▸ **PROBLEM TO SOLVE**
Repeat exactly the lines from the line containing "OLED: SSD1309 -> SSD1306" through the last line of the records below, inclusive, and nothing else.

▸ **PROVIDED ENTRIES**
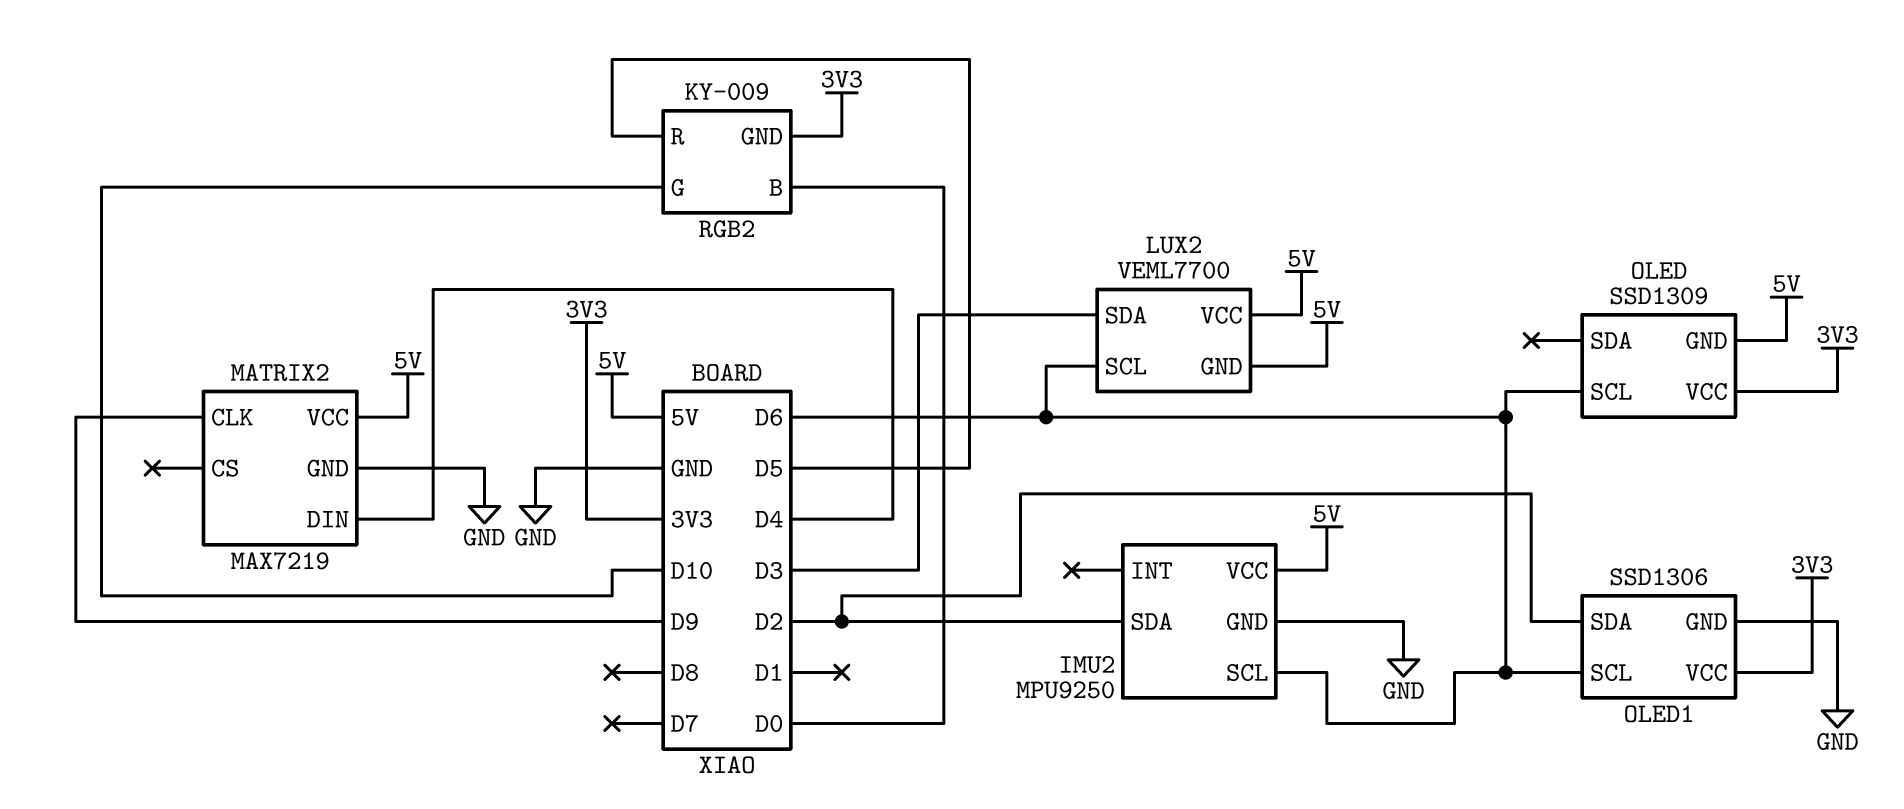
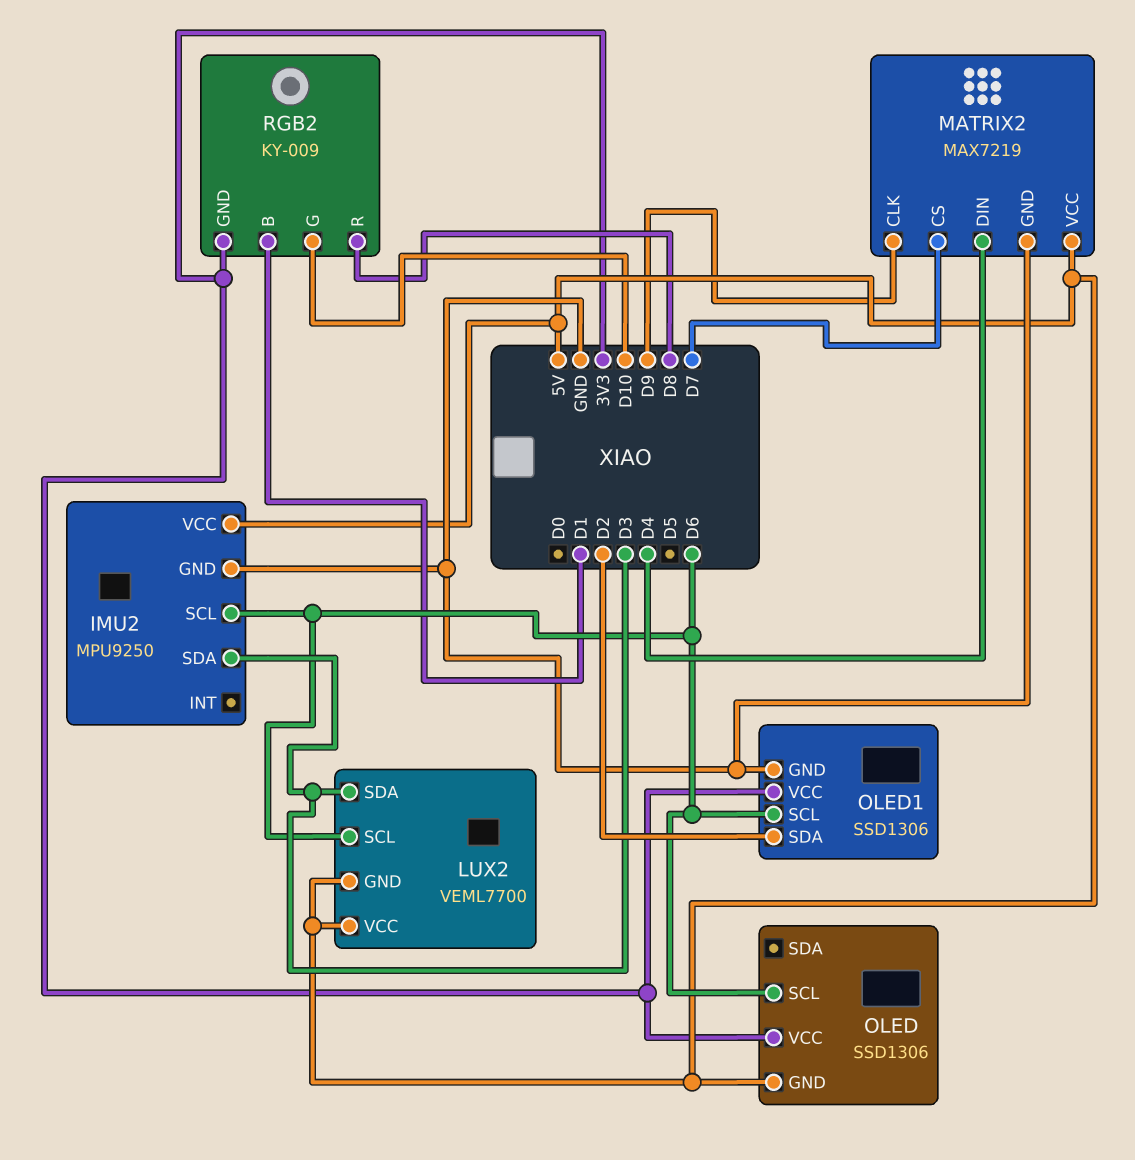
IMU2 pin SDA: D2 -> D3
MATRIX2 pin CS: none -> D7
OLED: SSD1309 -> SSD1306
RGB2 pin B: D0 -> D1
RGB2 pin R: D5 -> D8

▸ **OUTPUT BELOW**
OLED: SSD1309 -> SSD1306
RGB2 pin B: D0 -> D1
RGB2 pin R: D5 -> D8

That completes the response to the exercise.